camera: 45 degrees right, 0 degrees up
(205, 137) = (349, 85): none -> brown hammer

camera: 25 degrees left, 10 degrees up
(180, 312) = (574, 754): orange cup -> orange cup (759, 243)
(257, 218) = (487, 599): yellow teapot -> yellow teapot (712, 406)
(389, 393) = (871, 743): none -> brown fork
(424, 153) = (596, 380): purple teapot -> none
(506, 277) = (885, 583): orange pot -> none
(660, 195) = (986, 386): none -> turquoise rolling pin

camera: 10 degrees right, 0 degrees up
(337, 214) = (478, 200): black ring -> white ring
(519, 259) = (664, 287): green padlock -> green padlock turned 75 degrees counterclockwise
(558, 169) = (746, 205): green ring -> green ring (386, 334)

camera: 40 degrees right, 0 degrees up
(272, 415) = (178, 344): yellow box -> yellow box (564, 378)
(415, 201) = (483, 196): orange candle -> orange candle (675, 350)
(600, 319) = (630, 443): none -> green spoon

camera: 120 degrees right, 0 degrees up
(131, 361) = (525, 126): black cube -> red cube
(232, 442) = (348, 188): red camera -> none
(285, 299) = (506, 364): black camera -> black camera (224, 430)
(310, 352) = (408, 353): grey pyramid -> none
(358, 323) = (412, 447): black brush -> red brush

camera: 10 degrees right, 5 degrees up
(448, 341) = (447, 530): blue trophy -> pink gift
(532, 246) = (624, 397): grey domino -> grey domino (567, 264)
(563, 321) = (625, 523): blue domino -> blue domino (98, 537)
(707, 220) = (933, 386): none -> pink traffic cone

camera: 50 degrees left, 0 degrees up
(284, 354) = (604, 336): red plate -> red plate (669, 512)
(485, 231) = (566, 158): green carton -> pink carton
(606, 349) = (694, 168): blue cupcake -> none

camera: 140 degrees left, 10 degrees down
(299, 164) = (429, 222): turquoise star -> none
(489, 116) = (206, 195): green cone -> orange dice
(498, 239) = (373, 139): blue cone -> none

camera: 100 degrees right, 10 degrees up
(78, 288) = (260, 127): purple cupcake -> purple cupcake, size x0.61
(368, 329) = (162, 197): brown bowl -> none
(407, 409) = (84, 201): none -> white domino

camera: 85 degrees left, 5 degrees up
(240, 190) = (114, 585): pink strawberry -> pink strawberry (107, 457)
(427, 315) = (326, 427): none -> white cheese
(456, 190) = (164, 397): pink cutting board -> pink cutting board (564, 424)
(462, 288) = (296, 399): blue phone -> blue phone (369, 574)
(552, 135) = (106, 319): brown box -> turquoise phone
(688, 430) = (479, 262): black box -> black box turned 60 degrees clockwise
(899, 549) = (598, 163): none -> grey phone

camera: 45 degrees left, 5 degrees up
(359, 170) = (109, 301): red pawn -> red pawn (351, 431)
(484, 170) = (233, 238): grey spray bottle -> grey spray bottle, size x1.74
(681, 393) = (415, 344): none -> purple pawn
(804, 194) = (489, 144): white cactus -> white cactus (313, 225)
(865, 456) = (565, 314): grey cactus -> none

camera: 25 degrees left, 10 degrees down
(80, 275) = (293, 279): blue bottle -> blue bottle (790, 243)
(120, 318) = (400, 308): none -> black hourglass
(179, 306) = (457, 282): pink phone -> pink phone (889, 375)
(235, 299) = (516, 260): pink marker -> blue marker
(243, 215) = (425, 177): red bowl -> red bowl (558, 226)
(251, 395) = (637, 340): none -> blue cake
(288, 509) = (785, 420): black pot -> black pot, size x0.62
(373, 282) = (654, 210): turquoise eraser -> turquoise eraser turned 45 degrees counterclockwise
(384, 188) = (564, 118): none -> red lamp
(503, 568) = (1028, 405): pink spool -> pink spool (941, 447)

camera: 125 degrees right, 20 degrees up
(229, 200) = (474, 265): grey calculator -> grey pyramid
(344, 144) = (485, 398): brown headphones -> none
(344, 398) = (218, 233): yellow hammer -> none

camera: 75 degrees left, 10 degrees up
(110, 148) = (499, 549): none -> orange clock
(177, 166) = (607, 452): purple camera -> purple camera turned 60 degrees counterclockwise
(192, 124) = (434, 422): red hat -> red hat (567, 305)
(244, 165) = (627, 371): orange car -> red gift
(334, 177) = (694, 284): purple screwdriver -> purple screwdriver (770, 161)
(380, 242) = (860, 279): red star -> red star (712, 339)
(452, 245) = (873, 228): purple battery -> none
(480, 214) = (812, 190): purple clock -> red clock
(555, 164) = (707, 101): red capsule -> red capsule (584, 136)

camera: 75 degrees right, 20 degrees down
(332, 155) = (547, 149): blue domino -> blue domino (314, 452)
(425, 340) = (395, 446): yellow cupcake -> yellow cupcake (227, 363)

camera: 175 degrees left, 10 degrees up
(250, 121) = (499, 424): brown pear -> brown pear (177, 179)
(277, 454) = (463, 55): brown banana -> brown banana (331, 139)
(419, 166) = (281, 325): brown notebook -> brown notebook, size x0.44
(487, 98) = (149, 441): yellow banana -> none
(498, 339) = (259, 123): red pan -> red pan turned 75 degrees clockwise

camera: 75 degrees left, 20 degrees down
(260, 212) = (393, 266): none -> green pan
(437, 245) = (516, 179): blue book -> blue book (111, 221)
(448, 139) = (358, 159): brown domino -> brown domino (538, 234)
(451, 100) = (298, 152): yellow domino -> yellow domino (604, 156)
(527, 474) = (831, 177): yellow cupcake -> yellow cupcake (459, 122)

● ● ● ● ● ● ●

• _WORK ITEM_
After reading the entries above, state the number of lines that contain the word "pyramid", adding nothing else.

• _RESULT_
2